About this exercise
Pull every line containing "yellow" out of the listing below.

Extracted material
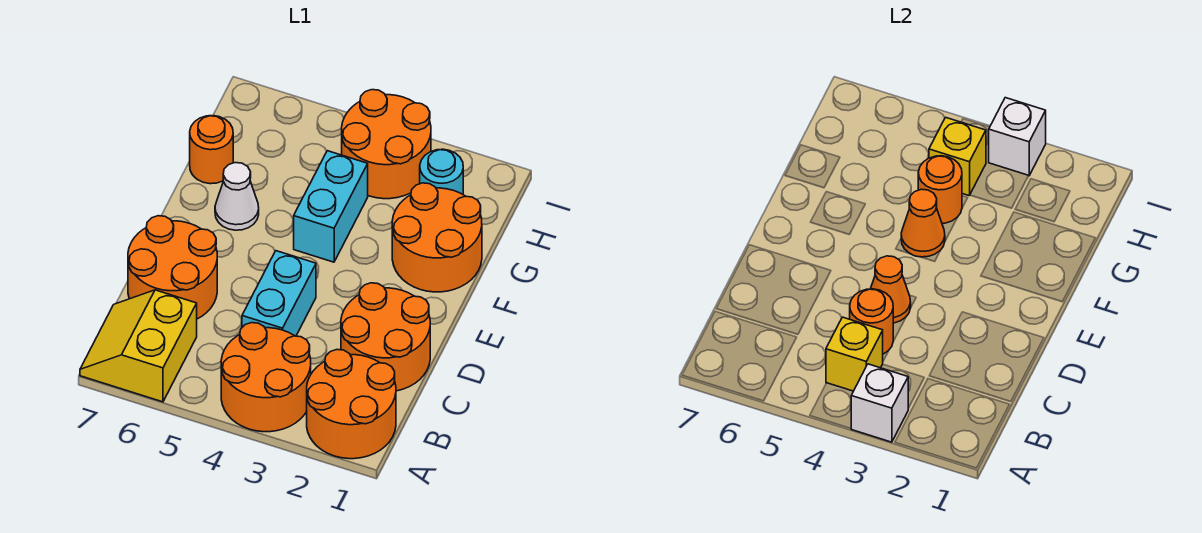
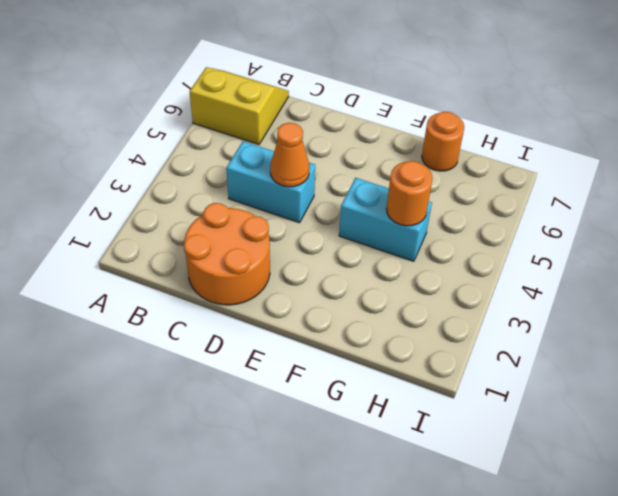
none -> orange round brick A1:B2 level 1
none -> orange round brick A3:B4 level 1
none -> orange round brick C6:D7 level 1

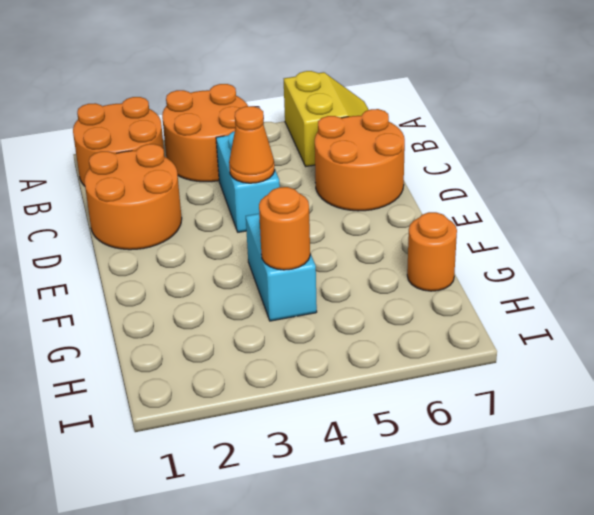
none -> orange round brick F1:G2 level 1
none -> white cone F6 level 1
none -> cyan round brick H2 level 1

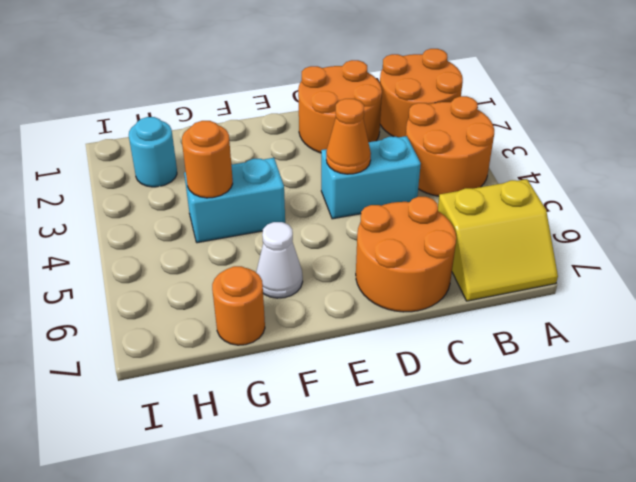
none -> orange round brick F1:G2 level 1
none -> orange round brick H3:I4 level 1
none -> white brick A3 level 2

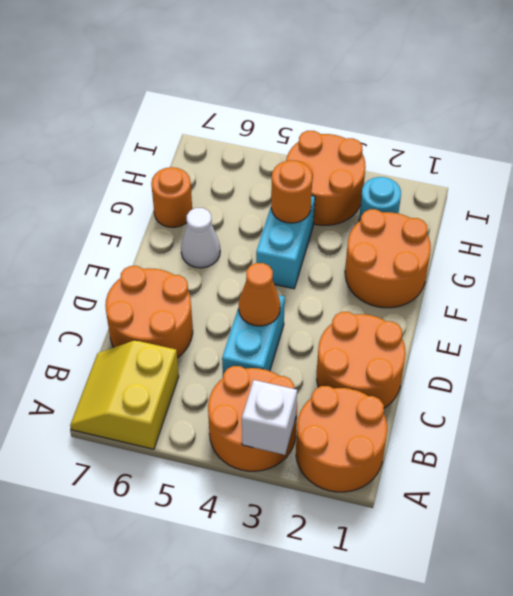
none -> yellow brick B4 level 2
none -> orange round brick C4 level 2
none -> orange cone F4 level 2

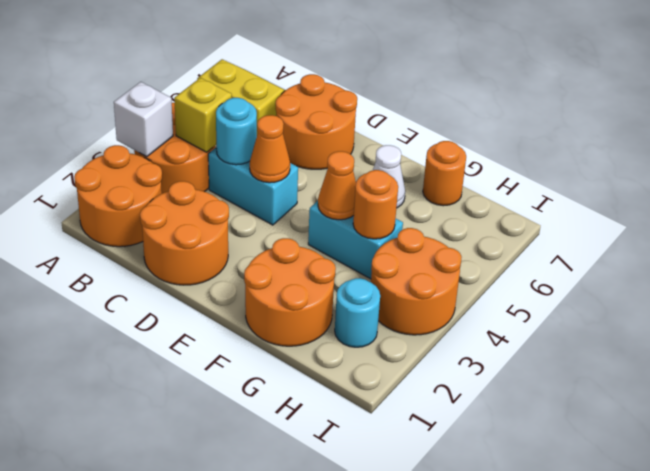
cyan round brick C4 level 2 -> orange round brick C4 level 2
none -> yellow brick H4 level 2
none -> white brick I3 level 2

==

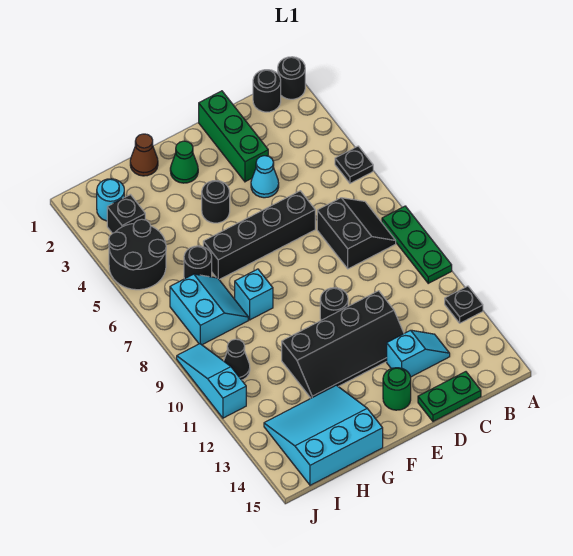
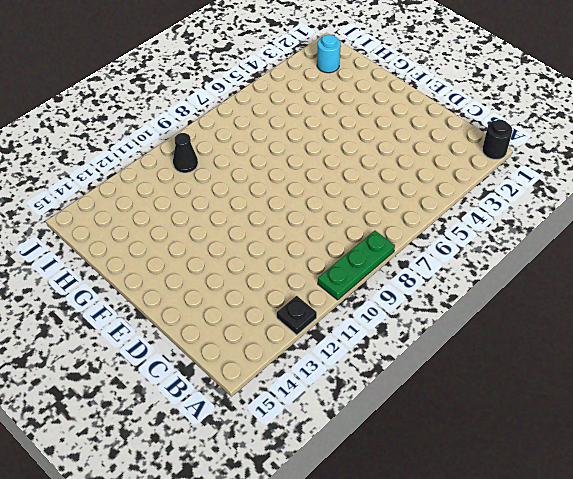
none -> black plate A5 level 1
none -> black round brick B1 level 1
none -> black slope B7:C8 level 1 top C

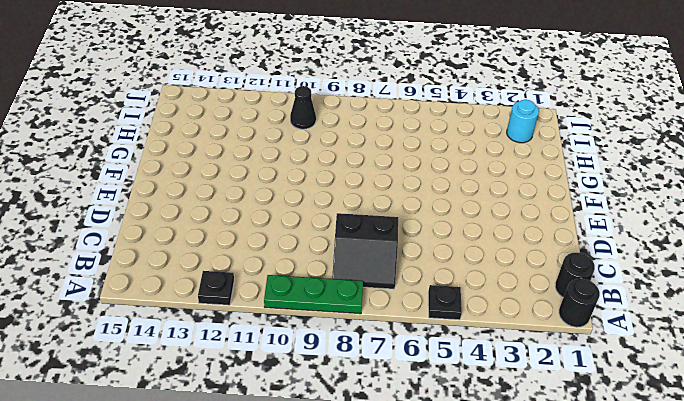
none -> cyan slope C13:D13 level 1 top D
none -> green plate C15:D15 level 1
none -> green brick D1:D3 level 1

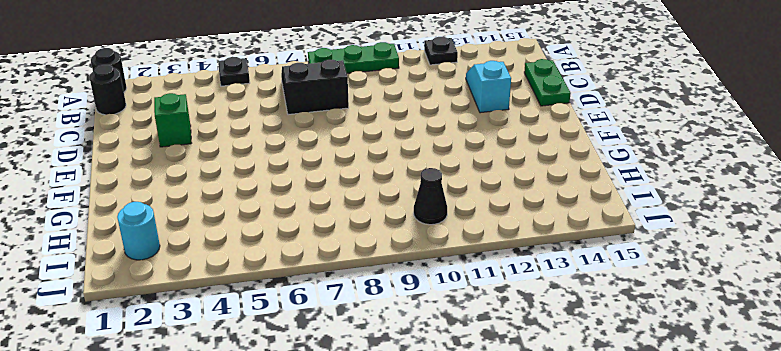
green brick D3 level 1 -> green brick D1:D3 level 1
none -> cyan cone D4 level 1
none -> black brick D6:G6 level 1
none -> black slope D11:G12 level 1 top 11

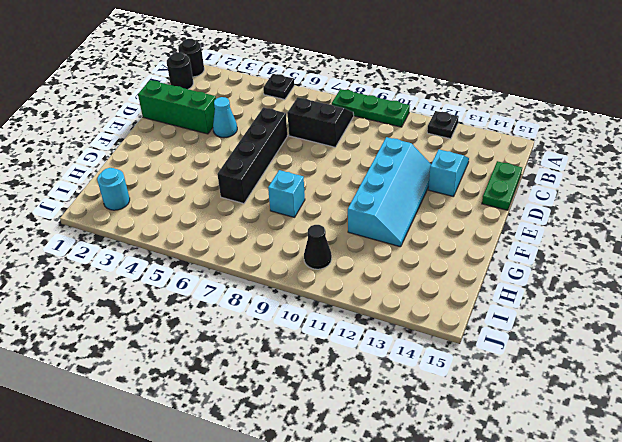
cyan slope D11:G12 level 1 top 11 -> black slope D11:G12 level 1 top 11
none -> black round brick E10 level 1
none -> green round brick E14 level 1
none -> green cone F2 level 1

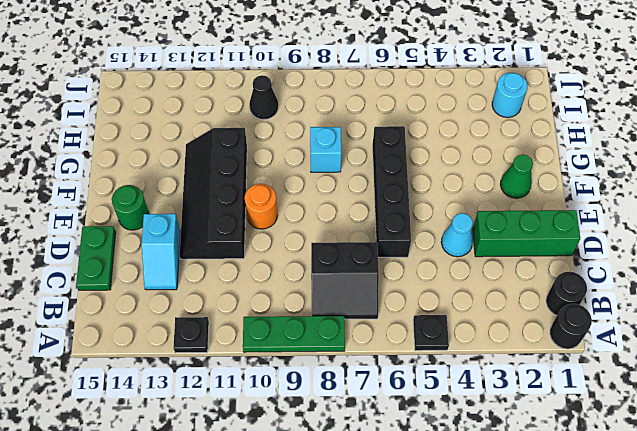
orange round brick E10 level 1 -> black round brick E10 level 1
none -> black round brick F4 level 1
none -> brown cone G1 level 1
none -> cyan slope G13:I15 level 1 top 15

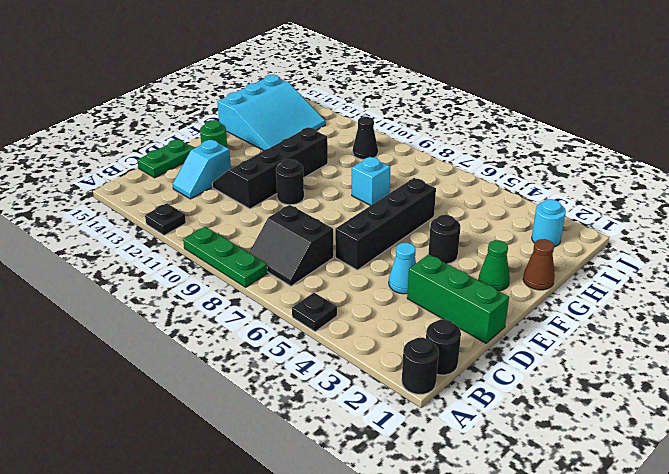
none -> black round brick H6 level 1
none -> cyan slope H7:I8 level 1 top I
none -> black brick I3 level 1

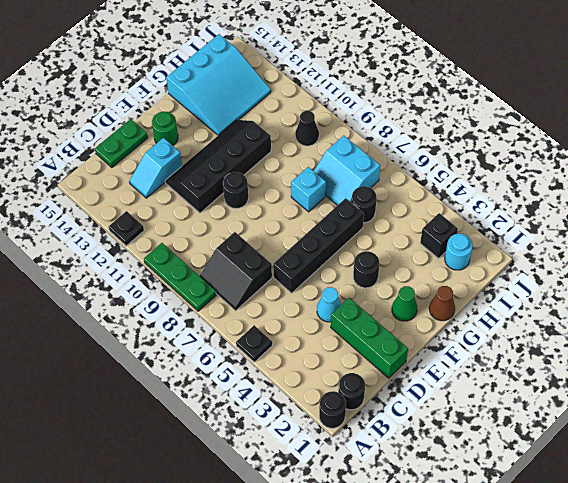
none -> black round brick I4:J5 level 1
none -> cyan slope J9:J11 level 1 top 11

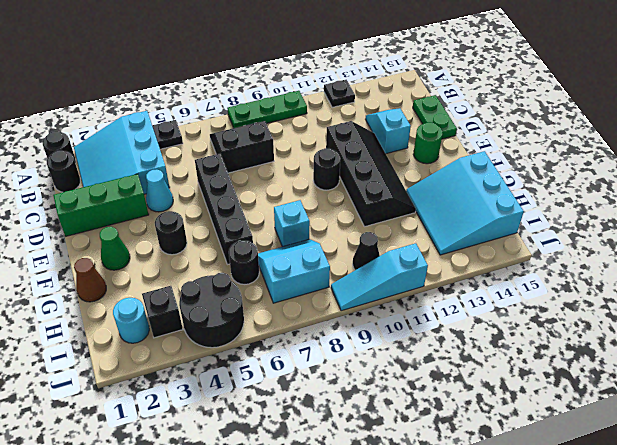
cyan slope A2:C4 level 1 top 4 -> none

Response for this exercise
none -> yellow brick B4 level 2
none -> yellow brick H4 level 2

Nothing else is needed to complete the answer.